Nothing outside the range below should be printed. Output exactly the lines from the line with "(104, 178) = (368, 101): turquoise" to the line with "(481, 383) = (151, 385): orange", both included.

Object state change records:
******************************

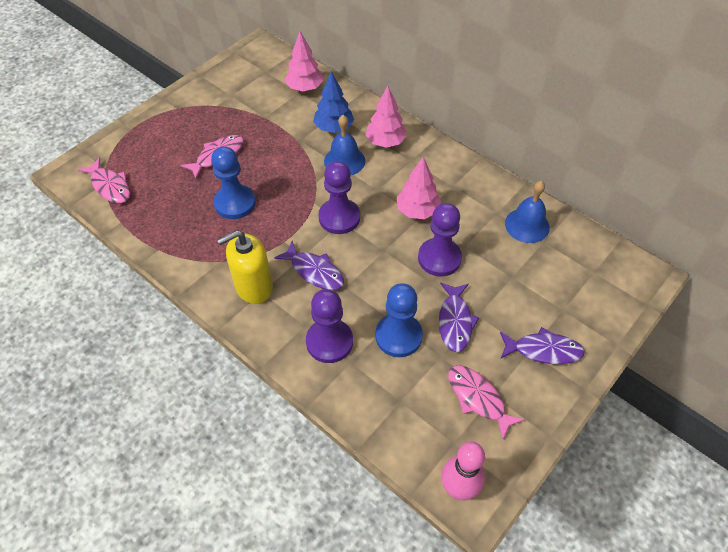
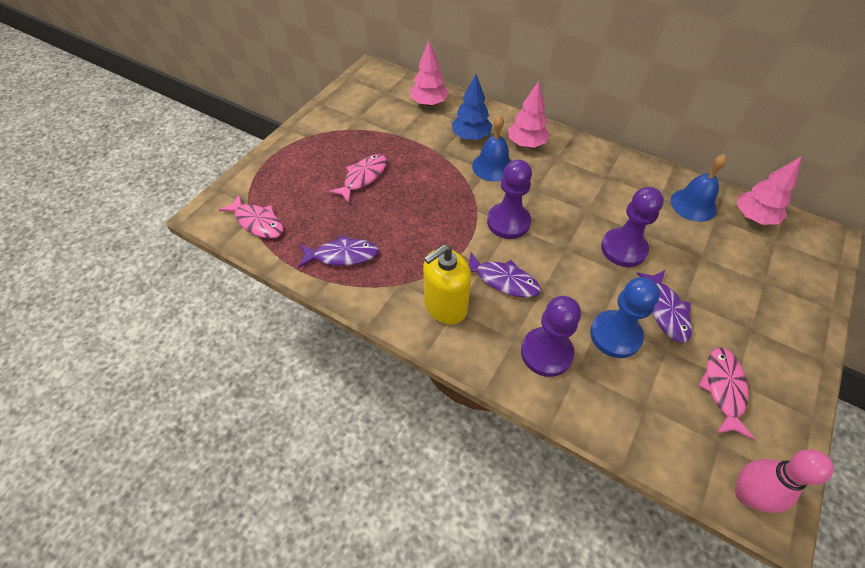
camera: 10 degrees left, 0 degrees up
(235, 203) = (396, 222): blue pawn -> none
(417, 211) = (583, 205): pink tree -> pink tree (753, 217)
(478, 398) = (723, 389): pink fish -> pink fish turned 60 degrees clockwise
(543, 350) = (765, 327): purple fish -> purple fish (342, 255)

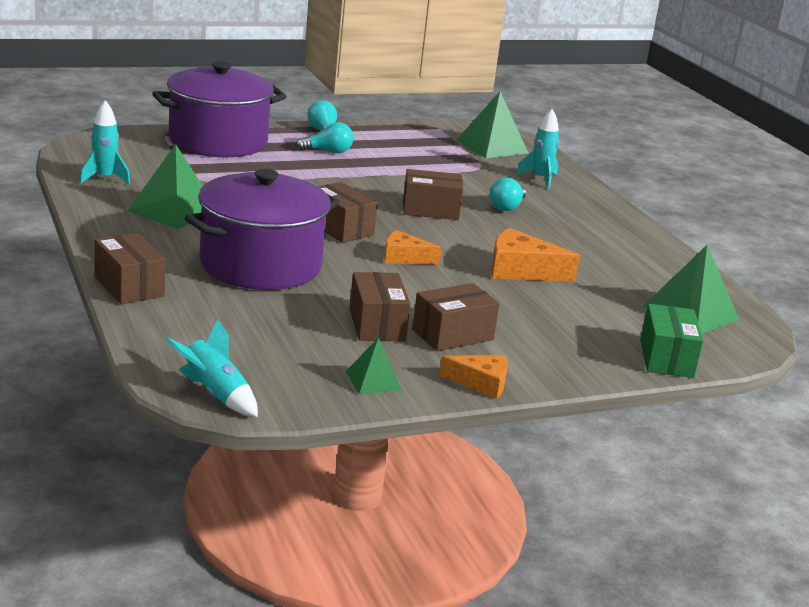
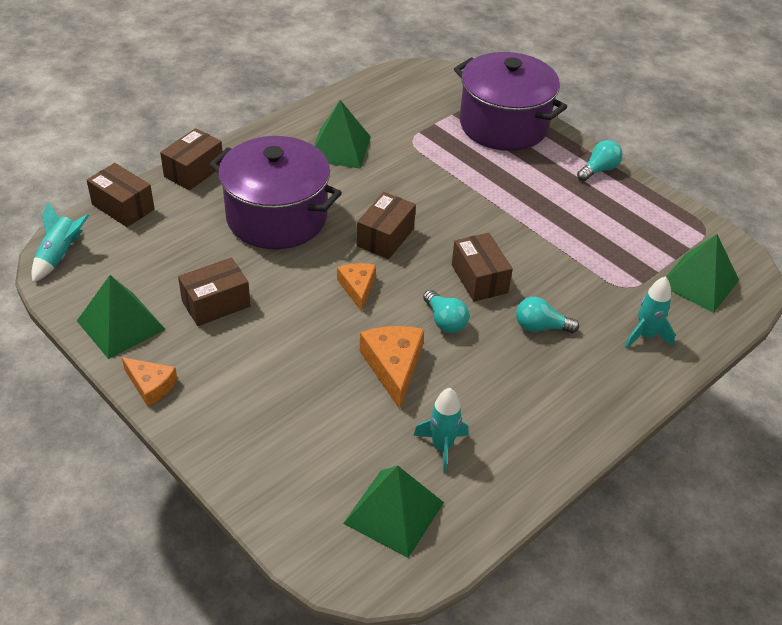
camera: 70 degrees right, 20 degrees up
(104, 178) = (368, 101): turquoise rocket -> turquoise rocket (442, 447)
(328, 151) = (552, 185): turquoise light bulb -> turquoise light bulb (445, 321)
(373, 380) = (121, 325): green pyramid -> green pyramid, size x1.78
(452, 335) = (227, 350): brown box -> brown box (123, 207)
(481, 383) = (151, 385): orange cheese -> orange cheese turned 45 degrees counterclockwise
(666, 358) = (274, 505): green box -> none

******************************

__EXERCISE OUTPUT__:
(104, 178) = (368, 101): turquoise rocket -> turquoise rocket (442, 447)
(328, 151) = (552, 185): turquoise light bulb -> turquoise light bulb (445, 321)
(373, 380) = (121, 325): green pyramid -> green pyramid, size x1.78
(452, 335) = (227, 350): brown box -> brown box (123, 207)
(481, 383) = (151, 385): orange cheese -> orange cheese turned 45 degrees counterclockwise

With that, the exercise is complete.